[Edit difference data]
<<<<

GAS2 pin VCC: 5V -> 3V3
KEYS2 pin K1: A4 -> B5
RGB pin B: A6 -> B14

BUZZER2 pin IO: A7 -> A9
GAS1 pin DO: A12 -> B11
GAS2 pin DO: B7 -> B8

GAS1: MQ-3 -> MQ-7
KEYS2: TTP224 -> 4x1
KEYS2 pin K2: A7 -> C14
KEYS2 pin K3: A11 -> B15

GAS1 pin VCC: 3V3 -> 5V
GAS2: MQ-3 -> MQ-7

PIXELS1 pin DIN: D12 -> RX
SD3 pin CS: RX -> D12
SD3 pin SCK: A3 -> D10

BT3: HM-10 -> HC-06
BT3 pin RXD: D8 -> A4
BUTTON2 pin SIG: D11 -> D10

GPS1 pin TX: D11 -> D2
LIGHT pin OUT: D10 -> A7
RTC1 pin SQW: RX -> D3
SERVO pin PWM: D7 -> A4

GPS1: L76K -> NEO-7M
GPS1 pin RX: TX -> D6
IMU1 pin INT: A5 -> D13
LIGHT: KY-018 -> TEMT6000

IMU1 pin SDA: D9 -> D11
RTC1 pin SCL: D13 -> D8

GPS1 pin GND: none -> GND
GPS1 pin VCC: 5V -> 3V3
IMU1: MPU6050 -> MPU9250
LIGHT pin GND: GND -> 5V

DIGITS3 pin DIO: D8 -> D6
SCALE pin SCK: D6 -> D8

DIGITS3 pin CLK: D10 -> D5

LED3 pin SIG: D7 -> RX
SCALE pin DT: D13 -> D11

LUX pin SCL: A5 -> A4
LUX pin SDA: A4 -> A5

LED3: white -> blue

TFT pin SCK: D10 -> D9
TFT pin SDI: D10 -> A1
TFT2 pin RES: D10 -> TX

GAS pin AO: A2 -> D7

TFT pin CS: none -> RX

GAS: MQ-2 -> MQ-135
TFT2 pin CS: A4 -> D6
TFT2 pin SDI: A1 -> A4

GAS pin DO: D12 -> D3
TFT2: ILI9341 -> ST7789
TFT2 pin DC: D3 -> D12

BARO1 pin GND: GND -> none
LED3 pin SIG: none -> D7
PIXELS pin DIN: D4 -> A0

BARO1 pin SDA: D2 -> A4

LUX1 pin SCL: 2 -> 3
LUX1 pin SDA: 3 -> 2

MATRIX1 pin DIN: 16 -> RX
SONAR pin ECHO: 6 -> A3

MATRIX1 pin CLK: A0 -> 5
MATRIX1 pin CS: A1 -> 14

>>>>

* Work instruction
Could you write out, exactly, each line of the data above from the one containing "LED3 pin SIG: none -> D7" through the last, including both?

* Exercise solution
LED3 pin SIG: none -> D7
PIXELS pin DIN: D4 -> A0

BARO1 pin SDA: D2 -> A4

LUX1 pin SCL: 2 -> 3
LUX1 pin SDA: 3 -> 2

MATRIX1 pin DIN: 16 -> RX
SONAR pin ECHO: 6 -> A3

MATRIX1 pin CLK: A0 -> 5
MATRIX1 pin CS: A1 -> 14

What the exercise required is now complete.